Exercise:
Repeat word for word the lines from the one containing "BUTTON1 pin SIG: B3 -> B9" to the end of the material below, and leave all pictures out.

====== Material provided ======

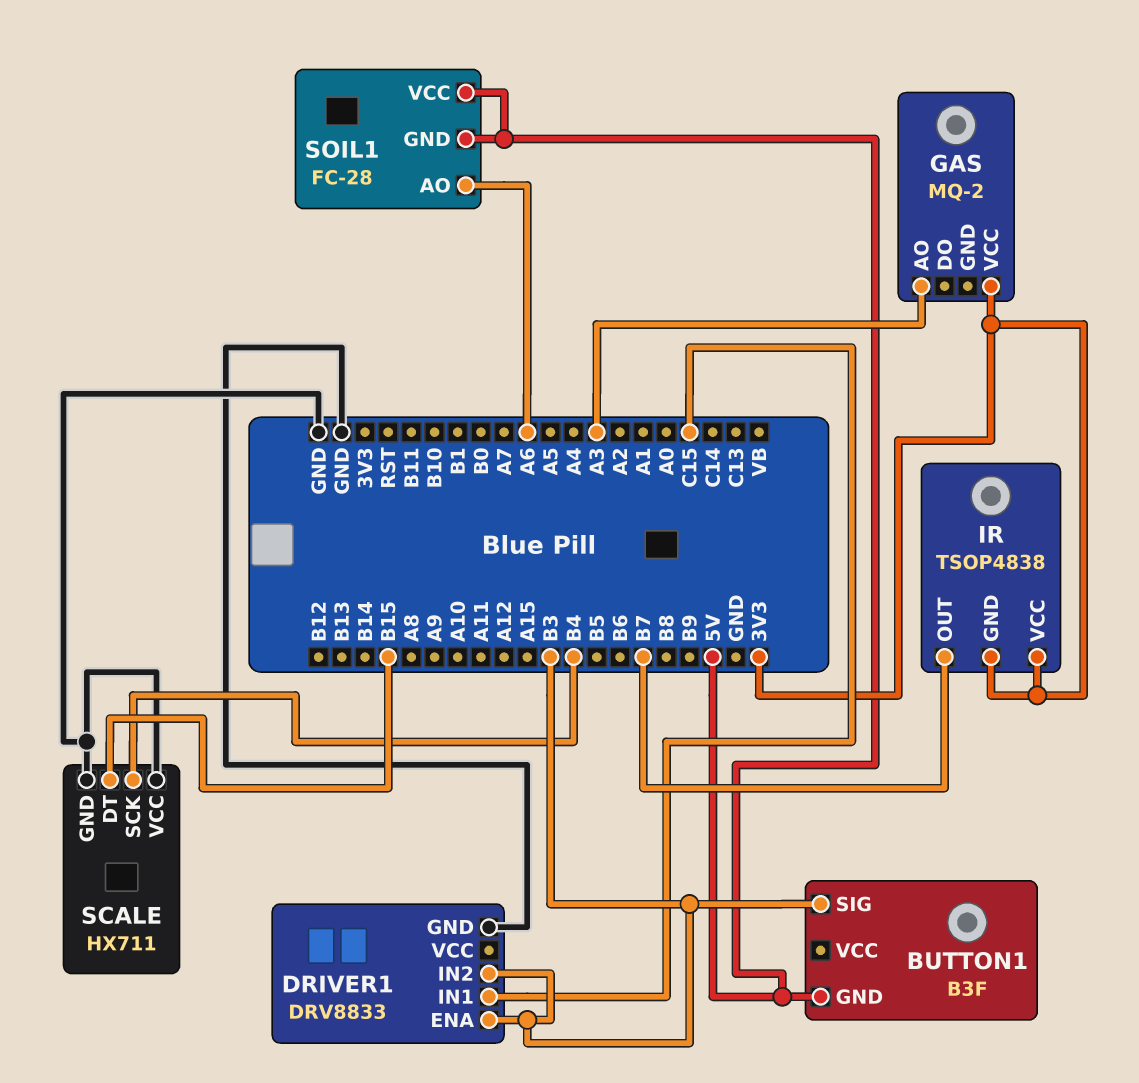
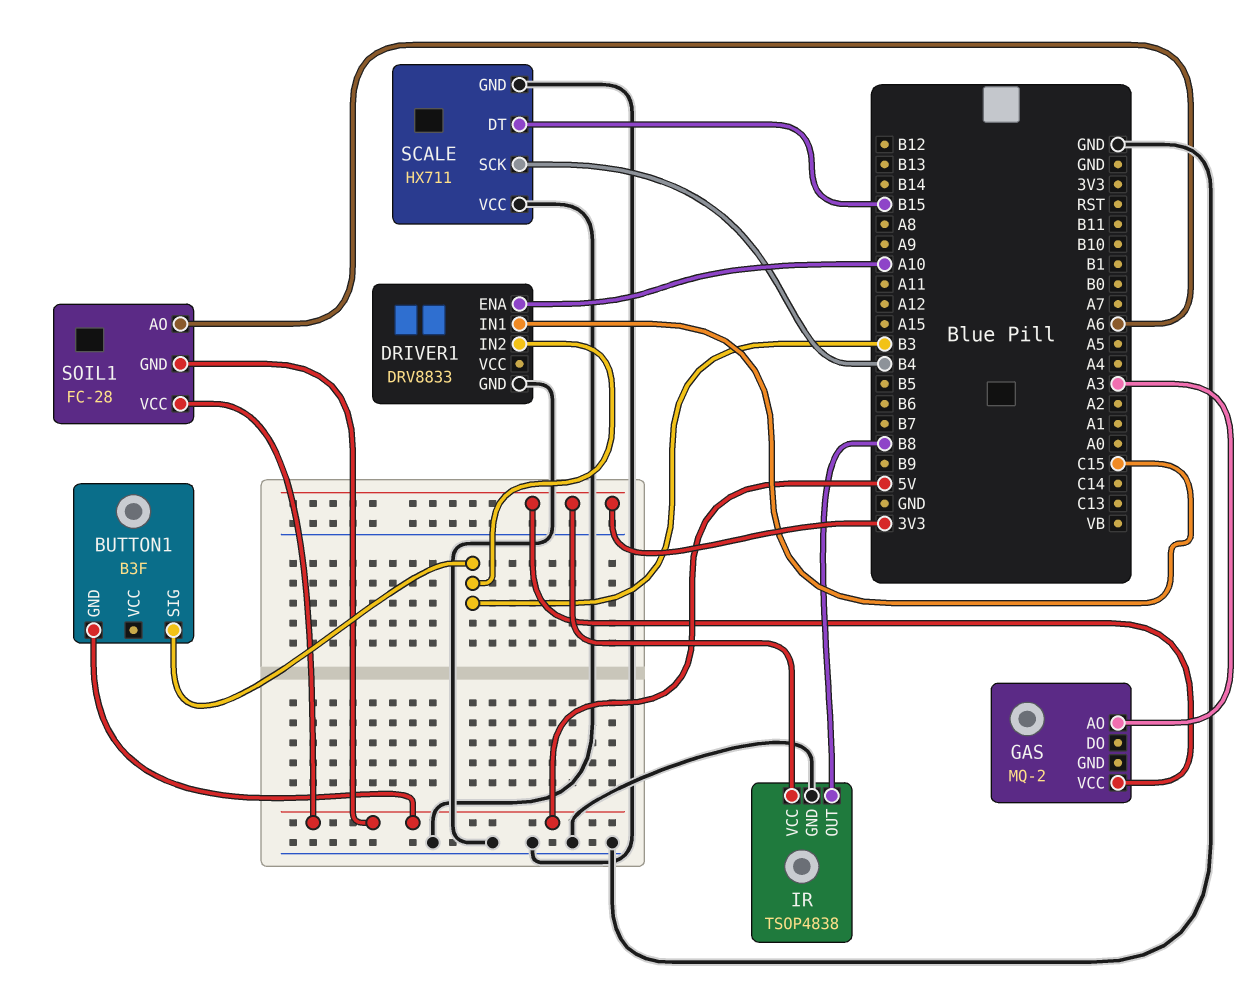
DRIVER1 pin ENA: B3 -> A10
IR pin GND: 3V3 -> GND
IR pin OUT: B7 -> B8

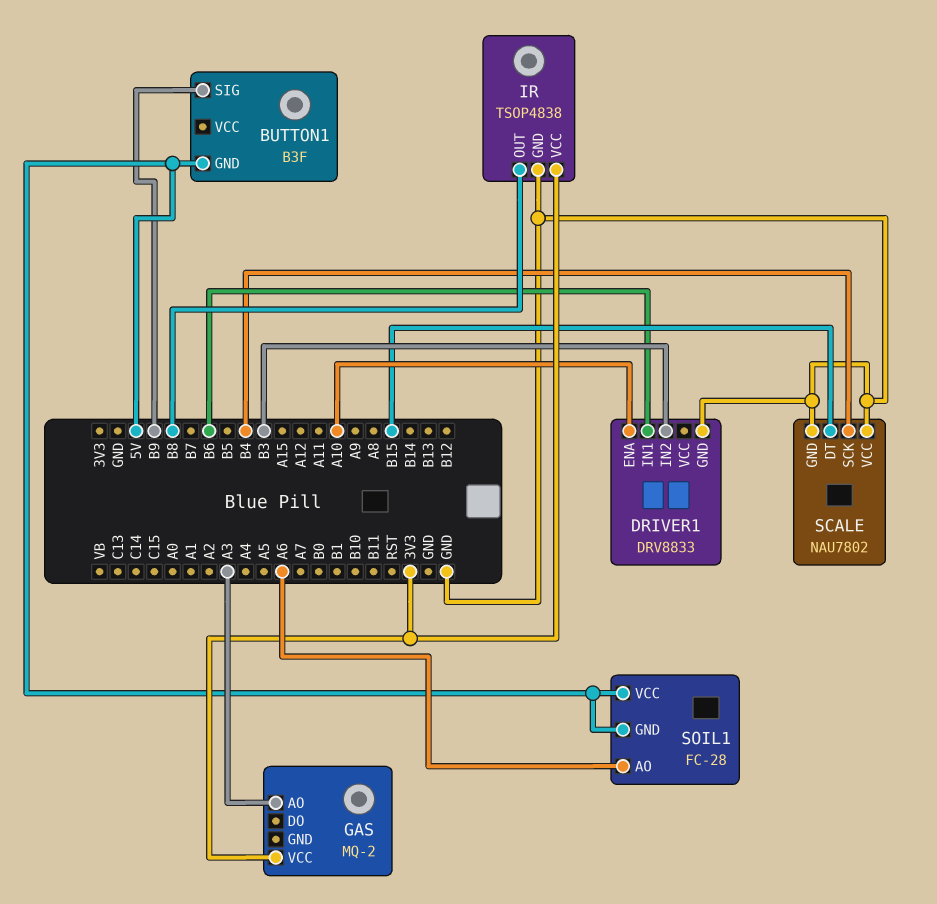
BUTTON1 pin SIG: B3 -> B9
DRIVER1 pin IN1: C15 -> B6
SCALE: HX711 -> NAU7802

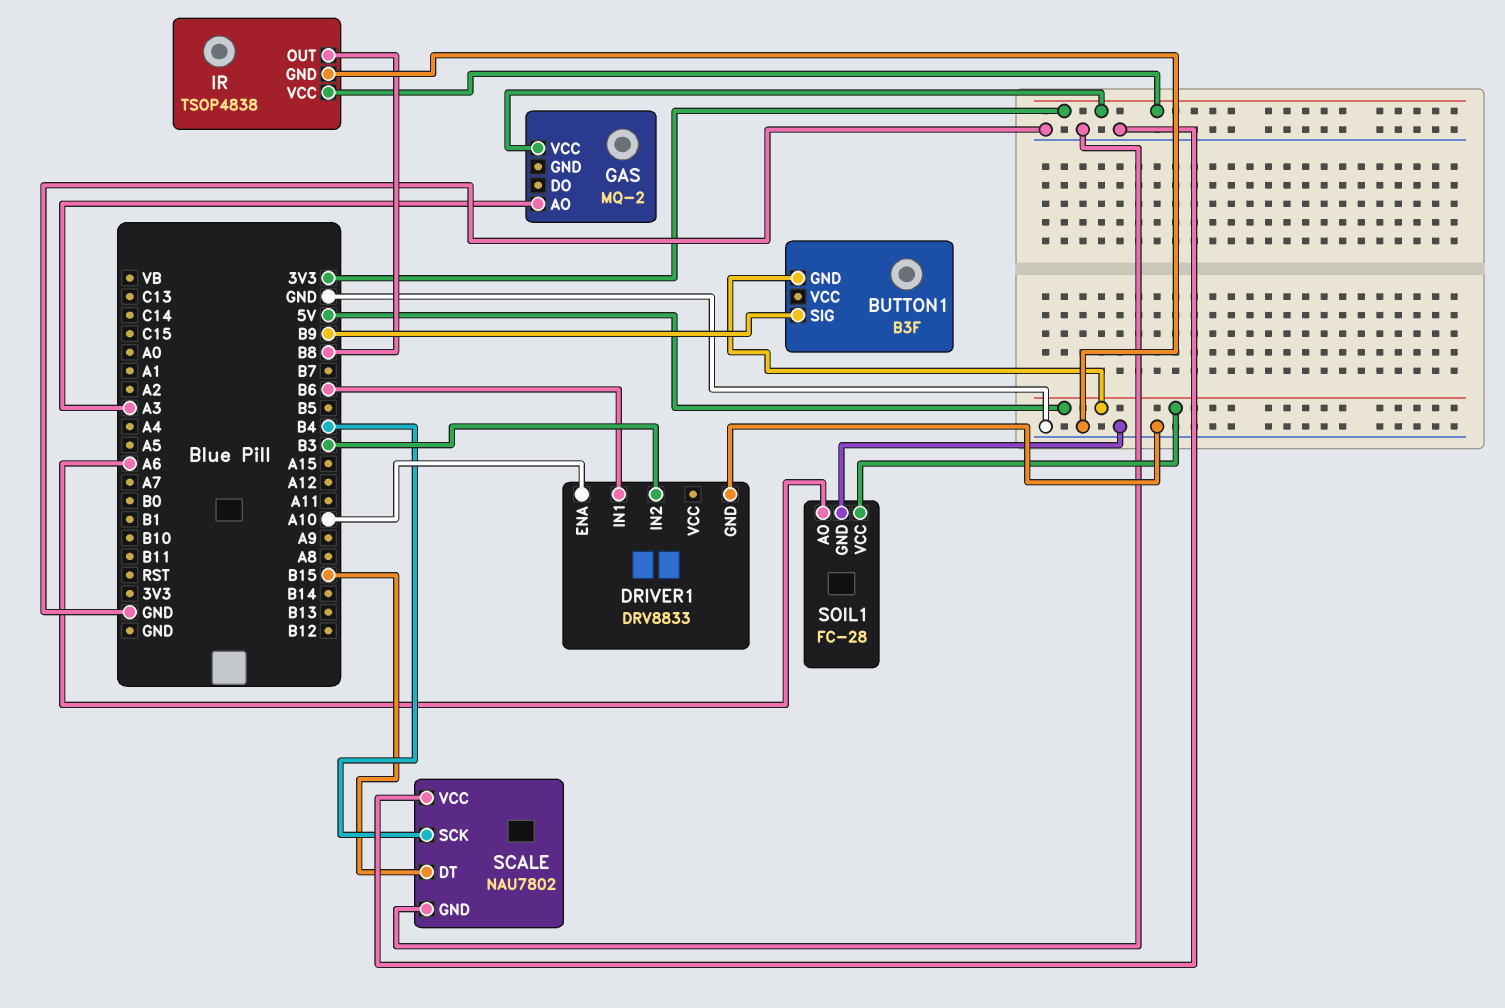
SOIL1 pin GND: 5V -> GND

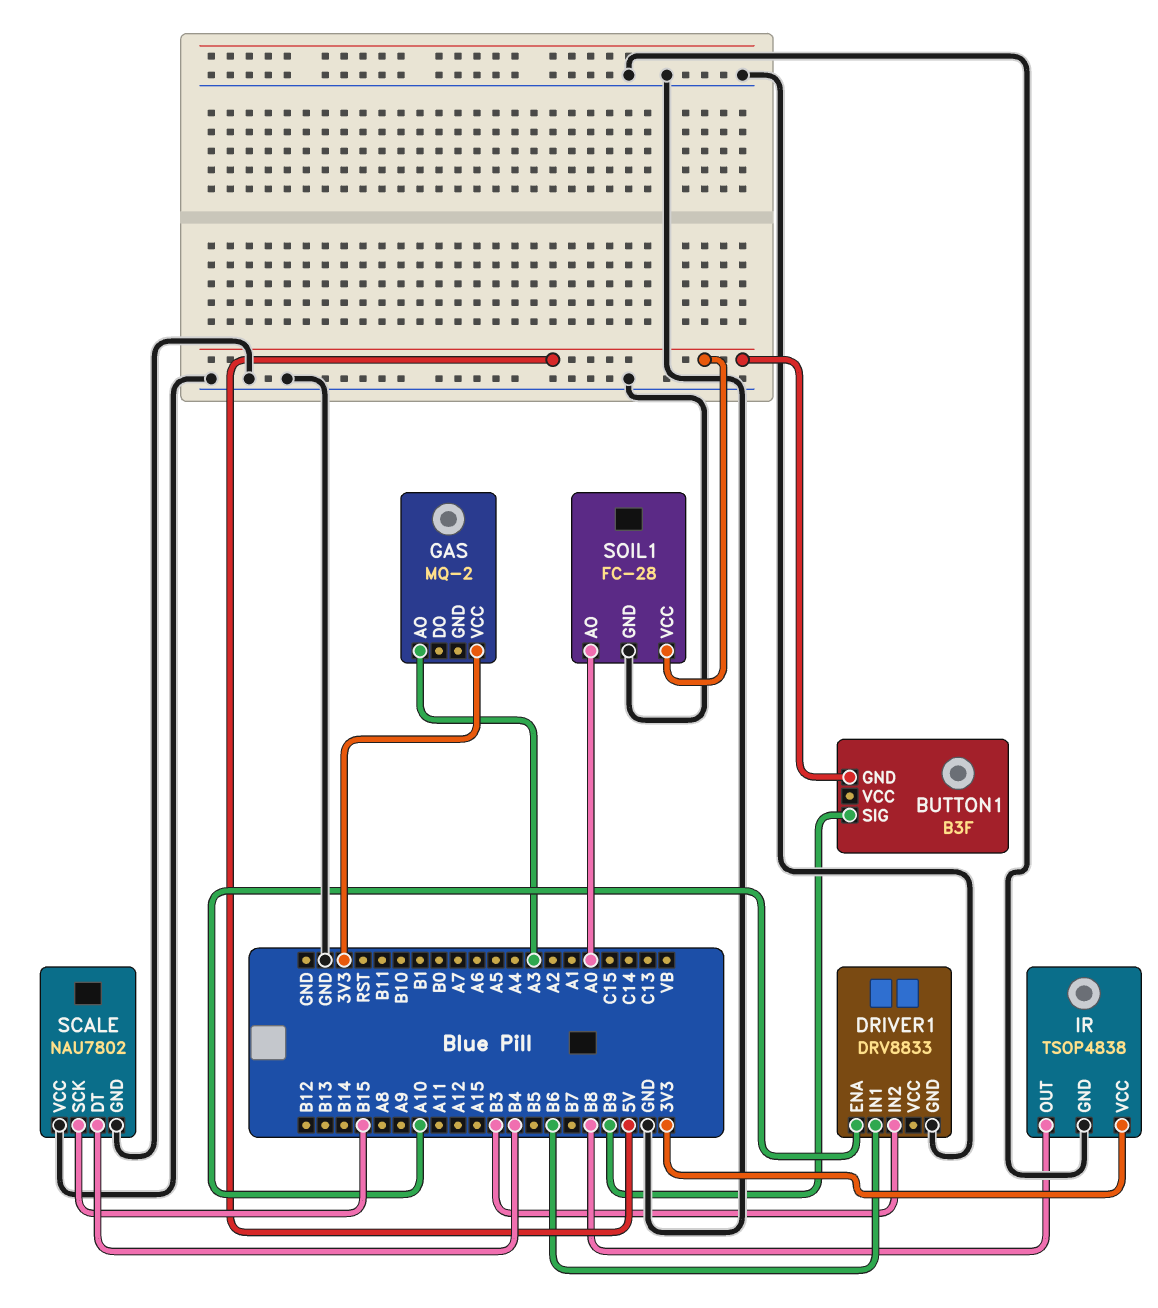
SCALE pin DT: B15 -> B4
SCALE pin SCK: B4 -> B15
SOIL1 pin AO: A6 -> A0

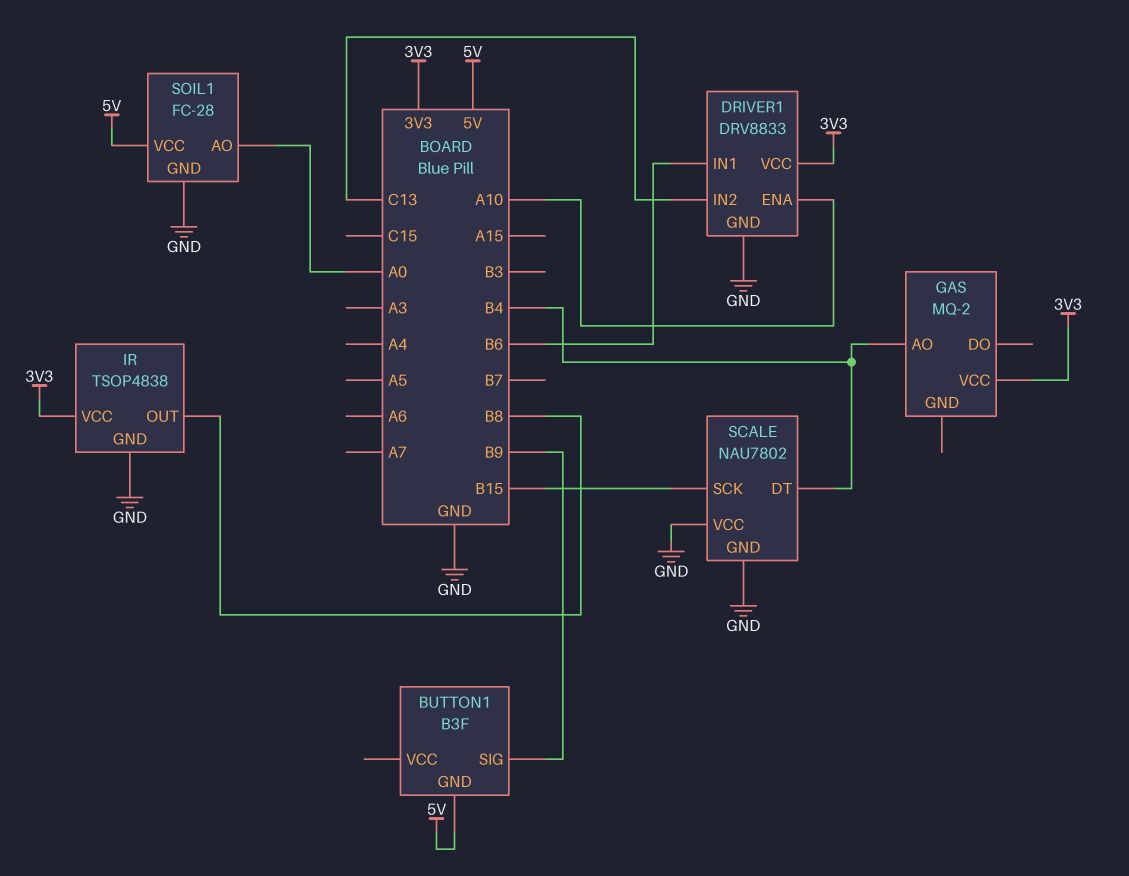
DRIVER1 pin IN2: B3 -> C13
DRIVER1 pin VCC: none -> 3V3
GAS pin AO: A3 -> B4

======

Task answer:
BUTTON1 pin SIG: B3 -> B9
DRIVER1 pin IN1: C15 -> B6
SCALE: HX711 -> NAU7802

SOIL1 pin GND: 5V -> GND

SCALE pin DT: B15 -> B4
SCALE pin SCK: B4 -> B15
SOIL1 pin AO: A6 -> A0

DRIVER1 pin IN2: B3 -> C13
DRIVER1 pin VCC: none -> 3V3
GAS pin AO: A3 -> B4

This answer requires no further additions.